• **Given request**
Put every line of the data below into a numbered list, skipping any blank lines. Leave the pictures out of your answer.
### Source data ###
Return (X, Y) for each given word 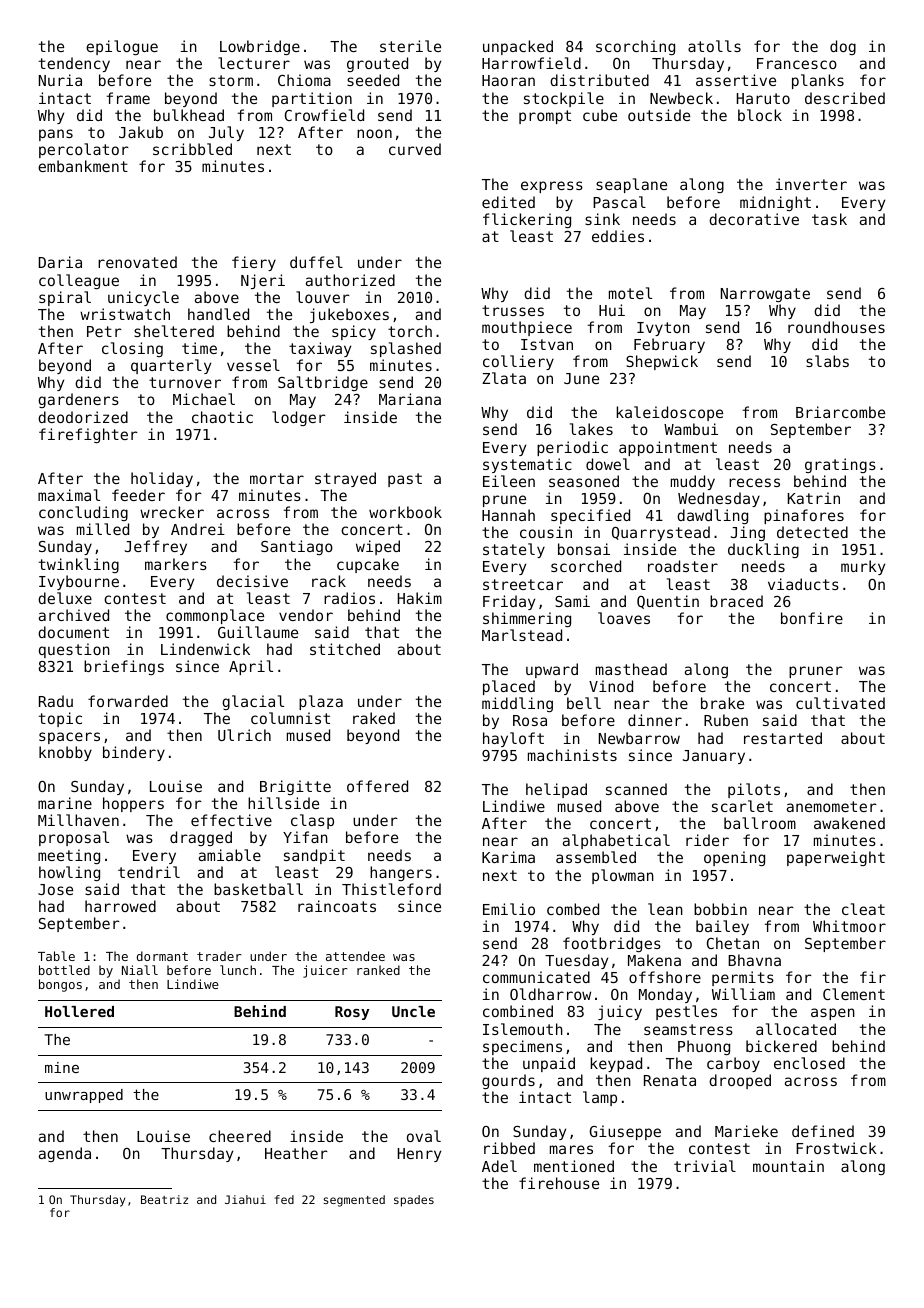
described (845, 98)
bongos (60, 985)
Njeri (263, 281)
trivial (705, 1166)
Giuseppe (625, 1132)
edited (508, 202)
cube (600, 115)
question (74, 650)
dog (843, 47)
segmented (354, 1201)
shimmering (527, 619)
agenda (65, 1154)
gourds (508, 1081)
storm (231, 80)
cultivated (840, 703)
###
• **Result for this task**
1. Return (X, Y) for each given word 
2. described (845, 98)
3. bongos (60, 985)
4. Njeri (263, 281)
5. trivial (705, 1166)
6. Giuseppe (625, 1132)
7. edited (508, 202)
8. cube (600, 115)
9. question (74, 650)
10. dog (843, 47)
11. segmented (354, 1201)
12. shimmering (527, 619)
13. agenda (65, 1154)
14. gourds (508, 1081)
15. storm (231, 80)
16. cultivated (840, 703)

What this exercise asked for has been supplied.